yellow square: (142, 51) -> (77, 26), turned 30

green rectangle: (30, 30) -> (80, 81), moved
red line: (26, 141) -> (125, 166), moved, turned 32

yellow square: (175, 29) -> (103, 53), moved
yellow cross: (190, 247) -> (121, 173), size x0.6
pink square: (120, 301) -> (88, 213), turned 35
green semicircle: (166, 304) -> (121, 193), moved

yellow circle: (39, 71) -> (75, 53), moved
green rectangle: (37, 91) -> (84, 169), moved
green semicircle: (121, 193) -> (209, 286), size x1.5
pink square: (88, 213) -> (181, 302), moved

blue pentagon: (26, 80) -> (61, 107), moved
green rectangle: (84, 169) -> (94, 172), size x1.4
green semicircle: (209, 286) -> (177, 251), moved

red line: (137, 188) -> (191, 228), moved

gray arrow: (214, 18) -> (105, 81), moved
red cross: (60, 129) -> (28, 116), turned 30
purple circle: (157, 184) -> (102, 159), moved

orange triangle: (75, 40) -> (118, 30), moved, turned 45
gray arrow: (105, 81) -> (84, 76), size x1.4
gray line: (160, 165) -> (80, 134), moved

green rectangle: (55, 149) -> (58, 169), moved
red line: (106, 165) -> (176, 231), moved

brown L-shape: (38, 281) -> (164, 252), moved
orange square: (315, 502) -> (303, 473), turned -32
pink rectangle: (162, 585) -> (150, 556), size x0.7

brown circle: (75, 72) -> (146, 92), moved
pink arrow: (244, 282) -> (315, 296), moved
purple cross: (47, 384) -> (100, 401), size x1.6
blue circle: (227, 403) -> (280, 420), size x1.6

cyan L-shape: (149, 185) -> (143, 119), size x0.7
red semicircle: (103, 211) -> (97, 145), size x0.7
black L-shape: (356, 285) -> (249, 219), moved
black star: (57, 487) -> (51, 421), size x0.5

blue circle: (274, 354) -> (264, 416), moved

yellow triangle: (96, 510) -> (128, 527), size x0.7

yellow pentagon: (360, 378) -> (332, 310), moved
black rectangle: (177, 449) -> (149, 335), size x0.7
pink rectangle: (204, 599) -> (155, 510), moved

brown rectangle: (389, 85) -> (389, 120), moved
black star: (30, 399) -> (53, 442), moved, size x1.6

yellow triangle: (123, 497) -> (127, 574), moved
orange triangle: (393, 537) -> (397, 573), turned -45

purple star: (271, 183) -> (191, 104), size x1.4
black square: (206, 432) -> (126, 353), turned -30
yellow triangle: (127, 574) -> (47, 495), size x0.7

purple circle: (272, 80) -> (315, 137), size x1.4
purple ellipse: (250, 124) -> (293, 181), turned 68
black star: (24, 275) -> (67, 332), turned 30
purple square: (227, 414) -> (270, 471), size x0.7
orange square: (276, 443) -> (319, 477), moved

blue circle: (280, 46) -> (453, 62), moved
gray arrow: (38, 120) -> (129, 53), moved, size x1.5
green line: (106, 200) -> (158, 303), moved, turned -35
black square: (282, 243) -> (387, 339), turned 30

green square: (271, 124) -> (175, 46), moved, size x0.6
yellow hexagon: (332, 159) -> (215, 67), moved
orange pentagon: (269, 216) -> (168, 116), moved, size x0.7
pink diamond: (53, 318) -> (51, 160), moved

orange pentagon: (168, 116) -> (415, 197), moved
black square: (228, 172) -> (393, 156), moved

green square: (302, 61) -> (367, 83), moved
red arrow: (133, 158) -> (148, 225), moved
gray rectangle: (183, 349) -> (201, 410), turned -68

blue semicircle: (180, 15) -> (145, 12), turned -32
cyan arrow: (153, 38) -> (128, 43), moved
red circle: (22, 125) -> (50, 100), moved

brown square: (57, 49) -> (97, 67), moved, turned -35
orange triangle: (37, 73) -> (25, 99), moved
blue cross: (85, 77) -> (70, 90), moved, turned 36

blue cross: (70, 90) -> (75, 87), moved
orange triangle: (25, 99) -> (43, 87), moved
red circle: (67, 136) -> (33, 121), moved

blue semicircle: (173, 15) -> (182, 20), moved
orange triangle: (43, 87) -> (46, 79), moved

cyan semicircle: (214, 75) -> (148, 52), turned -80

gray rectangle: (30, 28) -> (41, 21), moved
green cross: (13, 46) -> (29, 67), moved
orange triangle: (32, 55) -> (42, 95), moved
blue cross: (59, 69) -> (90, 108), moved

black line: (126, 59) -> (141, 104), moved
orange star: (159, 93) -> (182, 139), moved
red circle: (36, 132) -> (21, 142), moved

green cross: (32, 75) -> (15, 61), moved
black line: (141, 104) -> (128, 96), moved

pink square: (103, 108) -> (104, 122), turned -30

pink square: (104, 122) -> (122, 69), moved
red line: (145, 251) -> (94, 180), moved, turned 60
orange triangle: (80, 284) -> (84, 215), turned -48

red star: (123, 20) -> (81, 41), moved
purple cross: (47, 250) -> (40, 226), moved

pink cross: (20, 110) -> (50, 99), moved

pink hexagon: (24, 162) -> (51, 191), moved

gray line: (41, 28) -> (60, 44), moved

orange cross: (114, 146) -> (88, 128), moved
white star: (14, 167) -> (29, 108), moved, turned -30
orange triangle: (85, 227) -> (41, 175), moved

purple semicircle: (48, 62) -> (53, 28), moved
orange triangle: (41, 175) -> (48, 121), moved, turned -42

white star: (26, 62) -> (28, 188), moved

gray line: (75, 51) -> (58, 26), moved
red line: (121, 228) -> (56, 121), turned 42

● ● ● ●

_What the task requires_
Wherever a line in the data above contains the word "brown", copy that line.

_Problem solution_
brown L-shape: (38, 281) -> (164, 252), moved
brown circle: (75, 72) -> (146, 92), moved
brown rectangle: (389, 85) -> (389, 120), moved
brown square: (57, 49) -> (97, 67), moved, turned -35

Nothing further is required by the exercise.